Edit tracking data:
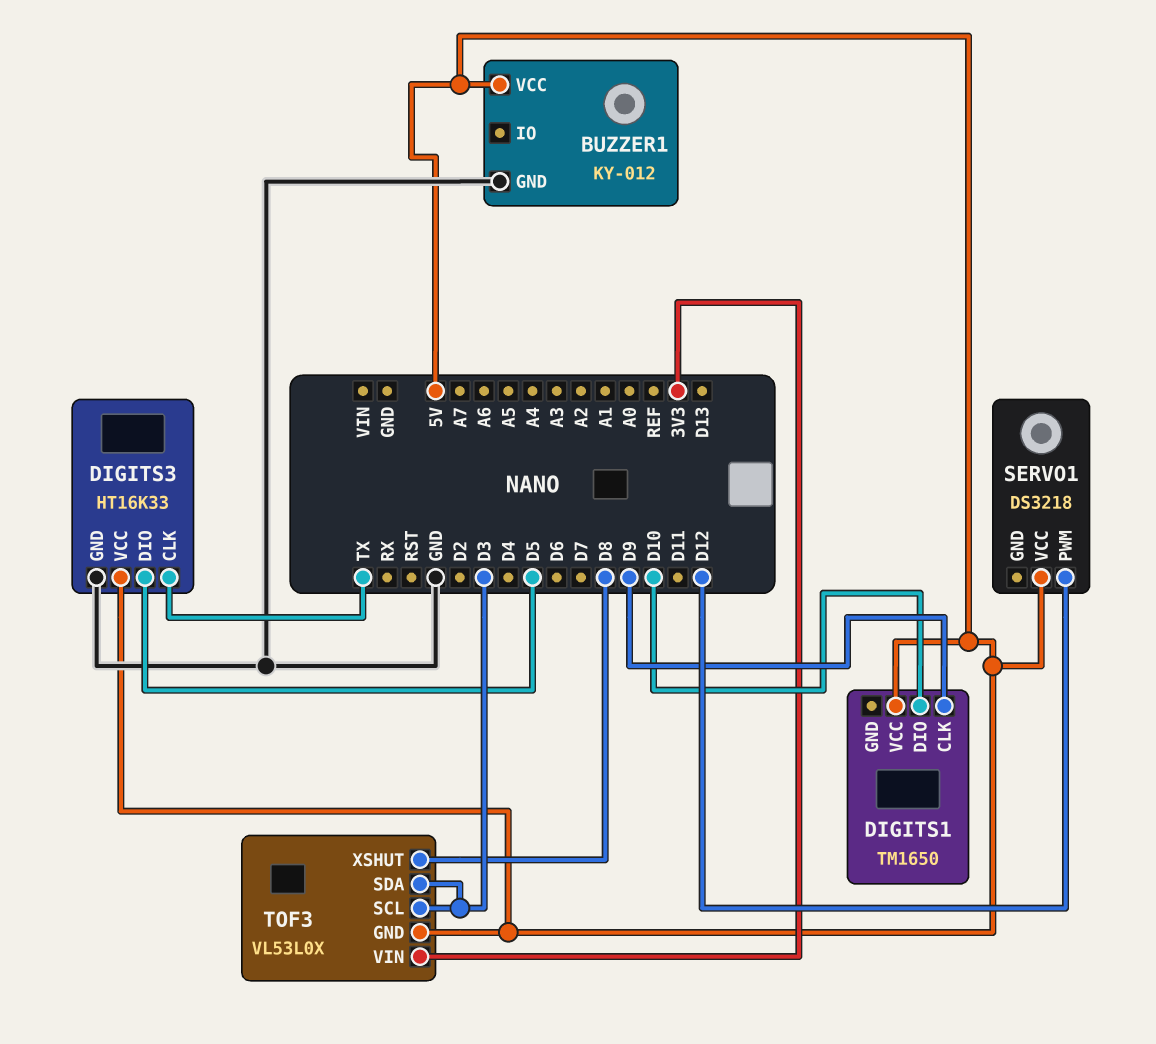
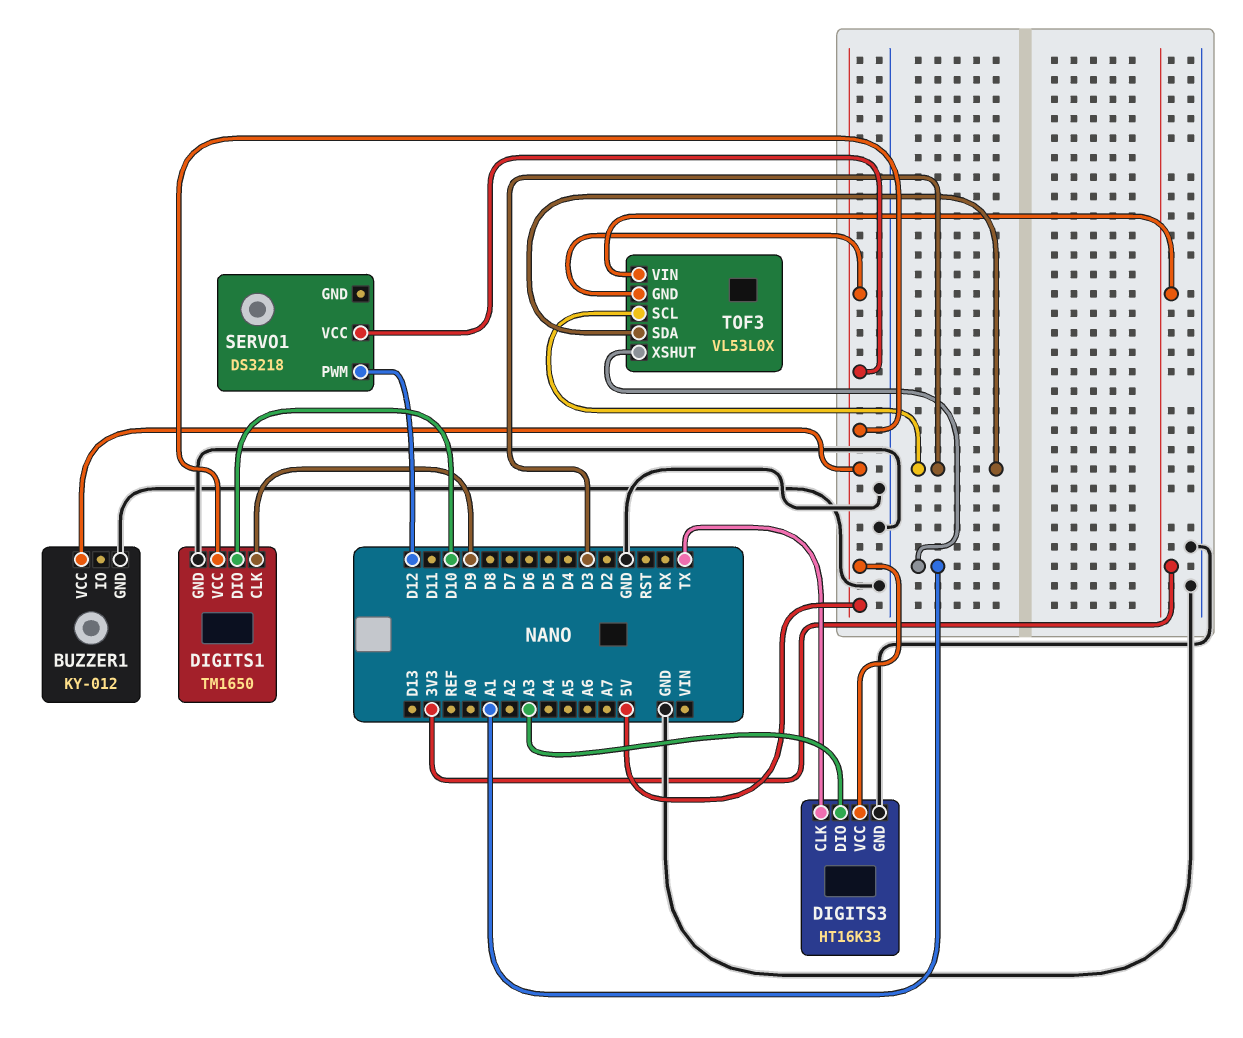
DIGITS1 pin GND: none -> GND
DIGITS3 pin DIO: D5 -> A3
TOF3 pin XSHUT: D8 -> A1

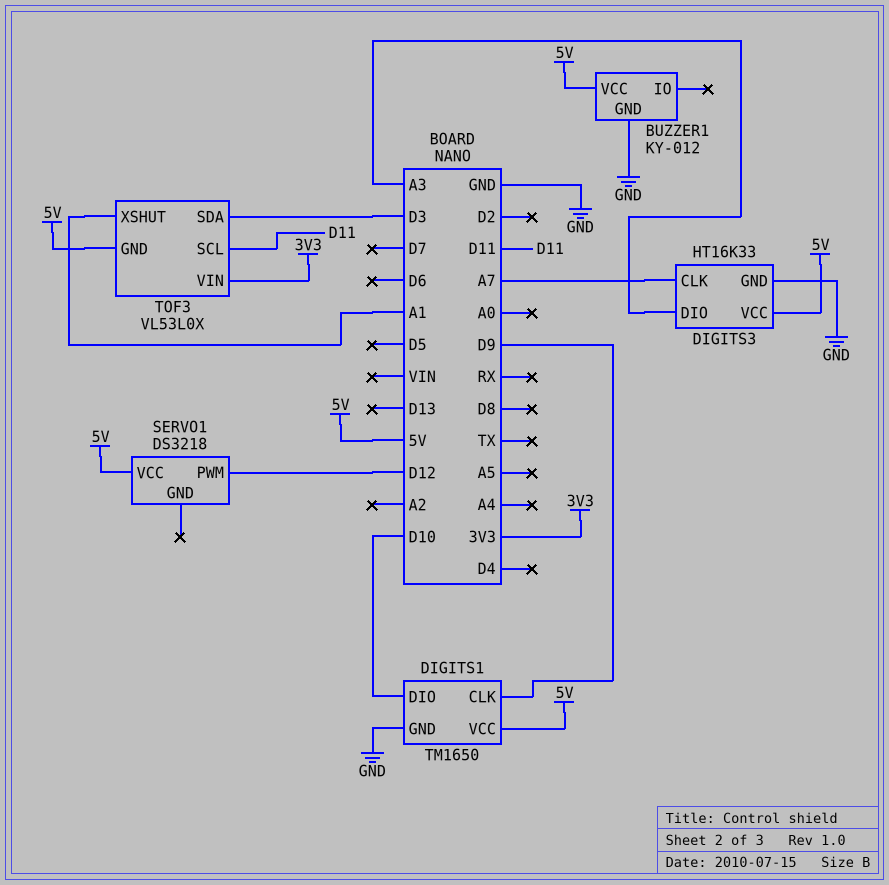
DIGITS3 pin CLK: TX -> A7
TOF3 pin SCL: D3 -> D11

• _WHAT NEEDS TO BE DONE_
Give the data above again in full and unchanged, skipping the pictures.

• _TASK SOLUTION_
DIGITS1 pin GND: none -> GND
DIGITS3 pin DIO: D5 -> A3
TOF3 pin XSHUT: D8 -> A1

DIGITS3 pin CLK: TX -> A7
TOF3 pin SCL: D3 -> D11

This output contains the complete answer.